INPUT RECORDS below:

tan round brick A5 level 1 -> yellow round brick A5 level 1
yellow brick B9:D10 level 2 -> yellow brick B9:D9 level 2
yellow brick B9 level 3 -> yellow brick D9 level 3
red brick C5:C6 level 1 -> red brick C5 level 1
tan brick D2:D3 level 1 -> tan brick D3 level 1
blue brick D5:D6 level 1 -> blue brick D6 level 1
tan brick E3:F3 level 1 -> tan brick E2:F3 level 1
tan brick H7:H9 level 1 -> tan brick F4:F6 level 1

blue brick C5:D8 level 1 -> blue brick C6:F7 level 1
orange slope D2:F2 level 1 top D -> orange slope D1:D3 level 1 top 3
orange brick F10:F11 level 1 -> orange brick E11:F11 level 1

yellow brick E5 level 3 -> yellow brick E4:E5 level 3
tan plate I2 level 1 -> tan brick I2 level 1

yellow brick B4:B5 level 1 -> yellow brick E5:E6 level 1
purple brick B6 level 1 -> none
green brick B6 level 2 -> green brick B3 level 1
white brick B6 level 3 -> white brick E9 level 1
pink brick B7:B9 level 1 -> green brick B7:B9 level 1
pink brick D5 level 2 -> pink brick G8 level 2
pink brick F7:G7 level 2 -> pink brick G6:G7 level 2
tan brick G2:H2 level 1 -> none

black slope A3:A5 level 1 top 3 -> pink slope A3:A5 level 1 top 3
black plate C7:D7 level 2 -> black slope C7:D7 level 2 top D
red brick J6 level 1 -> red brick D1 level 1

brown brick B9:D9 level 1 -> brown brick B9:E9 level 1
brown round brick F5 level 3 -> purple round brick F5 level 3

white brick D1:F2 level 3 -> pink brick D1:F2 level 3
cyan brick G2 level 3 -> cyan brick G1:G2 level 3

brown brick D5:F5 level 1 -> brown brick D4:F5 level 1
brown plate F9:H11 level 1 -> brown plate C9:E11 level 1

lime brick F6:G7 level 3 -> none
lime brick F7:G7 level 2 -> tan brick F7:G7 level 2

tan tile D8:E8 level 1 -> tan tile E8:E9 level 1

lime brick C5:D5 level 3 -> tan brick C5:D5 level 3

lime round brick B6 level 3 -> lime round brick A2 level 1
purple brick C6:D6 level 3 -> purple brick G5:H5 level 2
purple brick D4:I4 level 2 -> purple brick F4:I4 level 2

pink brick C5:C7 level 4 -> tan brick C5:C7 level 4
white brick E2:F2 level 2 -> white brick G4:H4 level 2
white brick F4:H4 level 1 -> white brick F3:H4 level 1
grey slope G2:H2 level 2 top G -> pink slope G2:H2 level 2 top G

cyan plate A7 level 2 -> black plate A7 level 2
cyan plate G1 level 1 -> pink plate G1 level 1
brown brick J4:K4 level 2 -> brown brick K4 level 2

End of INPUT RECORDS.

EXERCISE INSTRUCTIONS » The data must be transcribed in full. Every word stays the same.

TASK OUTPUT »
tan round brick A5 level 1 -> yellow round brick A5 level 1
yellow brick B9:D10 level 2 -> yellow brick B9:D9 level 2
yellow brick B9 level 3 -> yellow brick D9 level 3
red brick C5:C6 level 1 -> red brick C5 level 1
tan brick D2:D3 level 1 -> tan brick D3 level 1
blue brick D5:D6 level 1 -> blue brick D6 level 1
tan brick E3:F3 level 1 -> tan brick E2:F3 level 1
tan brick H7:H9 level 1 -> tan brick F4:F6 level 1

blue brick C5:D8 level 1 -> blue brick C6:F7 level 1
orange slope D2:F2 level 1 top D -> orange slope D1:D3 level 1 top 3
orange brick F10:F11 level 1 -> orange brick E11:F11 level 1

yellow brick E5 level 3 -> yellow brick E4:E5 level 3
tan plate I2 level 1 -> tan brick I2 level 1

yellow brick B4:B5 level 1 -> yellow brick E5:E6 level 1
purple brick B6 level 1 -> none
green brick B6 level 2 -> green brick B3 level 1
white brick B6 level 3 -> white brick E9 level 1
pink brick B7:B9 level 1 -> green brick B7:B9 level 1
pink brick D5 level 2 -> pink brick G8 level 2
pink brick F7:G7 level 2 -> pink brick G6:G7 level 2
tan brick G2:H2 level 1 -> none

black slope A3:A5 level 1 top 3 -> pink slope A3:A5 level 1 top 3
black plate C7:D7 level 2 -> black slope C7:D7 level 2 top D
red brick J6 level 1 -> red brick D1 level 1

brown brick B9:D9 level 1 -> brown brick B9:E9 level 1
brown round brick F5 level 3 -> purple round brick F5 level 3

white brick D1:F2 level 3 -> pink brick D1:F2 level 3
cyan brick G2 level 3 -> cyan brick G1:G2 level 3

brown brick D5:F5 level 1 -> brown brick D4:F5 level 1
brown plate F9:H11 level 1 -> brown plate C9:E11 level 1

lime brick F6:G7 level 3 -> none
lime brick F7:G7 level 2 -> tan brick F7:G7 level 2

tan tile D8:E8 level 1 -> tan tile E8:E9 level 1

lime brick C5:D5 level 3 -> tan brick C5:D5 level 3

lime round brick B6 level 3 -> lime round brick A2 level 1
purple brick C6:D6 level 3 -> purple brick G5:H5 level 2
purple brick D4:I4 level 2 -> purple brick F4:I4 level 2

pink brick C5:C7 level 4 -> tan brick C5:C7 level 4
white brick E2:F2 level 2 -> white brick G4:H4 level 2
white brick F4:H4 level 1 -> white brick F3:H4 level 1
grey slope G2:H2 level 2 top G -> pink slope G2:H2 level 2 top G

cyan plate A7 level 2 -> black plate A7 level 2
cyan plate G1 level 1 -> pink plate G1 level 1
brown brick J4:K4 level 2 -> brown brick K4 level 2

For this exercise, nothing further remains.